# Assignment
Collect every line in the records below that contains the word "repainted".

(Supplied entries Opens)

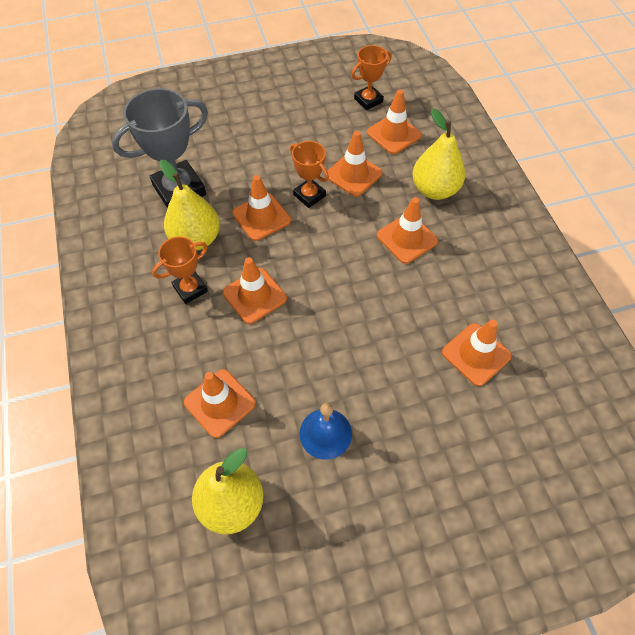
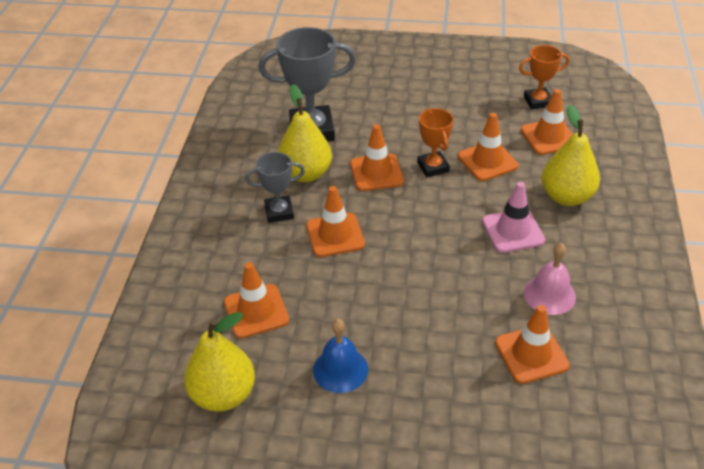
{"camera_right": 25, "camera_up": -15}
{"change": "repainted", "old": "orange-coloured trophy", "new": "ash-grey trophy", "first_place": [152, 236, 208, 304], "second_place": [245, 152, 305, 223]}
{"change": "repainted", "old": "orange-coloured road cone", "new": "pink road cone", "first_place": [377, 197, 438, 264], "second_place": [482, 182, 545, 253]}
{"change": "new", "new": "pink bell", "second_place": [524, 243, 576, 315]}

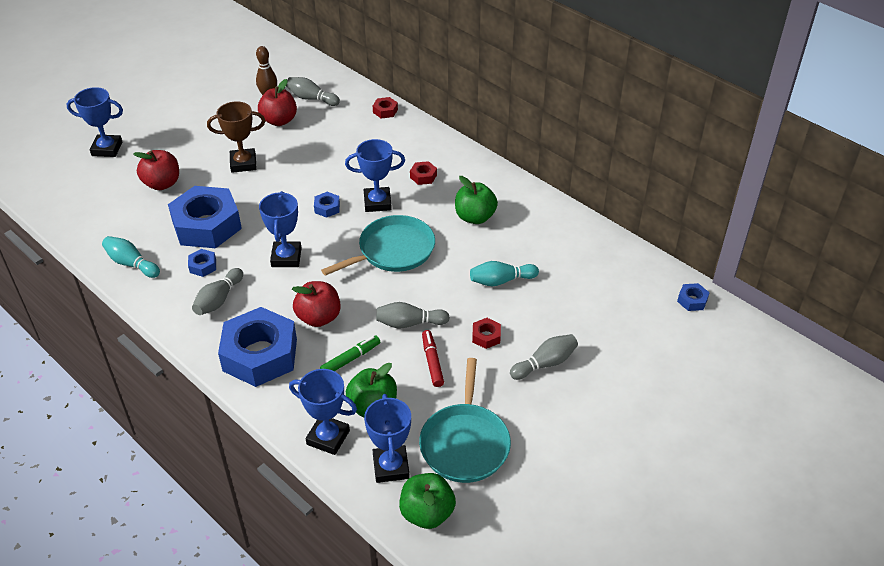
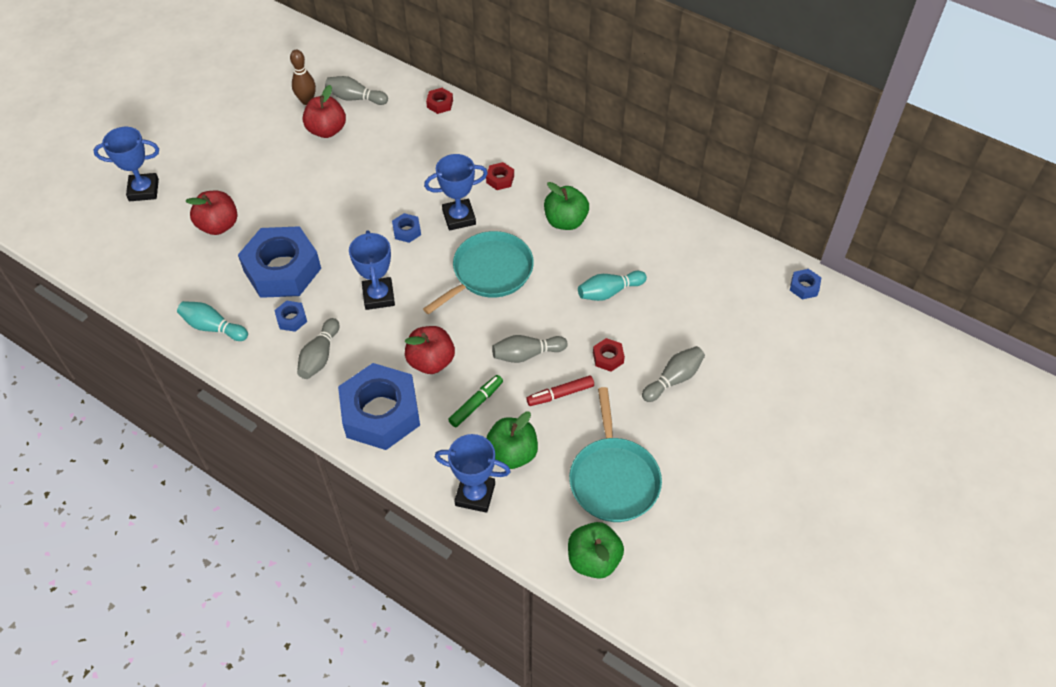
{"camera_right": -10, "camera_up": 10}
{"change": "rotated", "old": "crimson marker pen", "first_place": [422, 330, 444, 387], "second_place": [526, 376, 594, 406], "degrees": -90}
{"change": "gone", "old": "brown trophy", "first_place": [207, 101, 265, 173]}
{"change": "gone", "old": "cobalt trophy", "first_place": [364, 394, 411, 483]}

(Supplied entries Closes)

# Exercise solution
{"change": "repainted", "old": "orange-coloured trophy", "new": "ash-grey trophy", "first_place": [152, 236, 208, 304], "second_place": [245, 152, 305, 223]}
{"change": "repainted", "old": "orange-coloured road cone", "new": "pink road cone", "first_place": [377, 197, 438, 264], "second_place": [482, 182, 545, 253]}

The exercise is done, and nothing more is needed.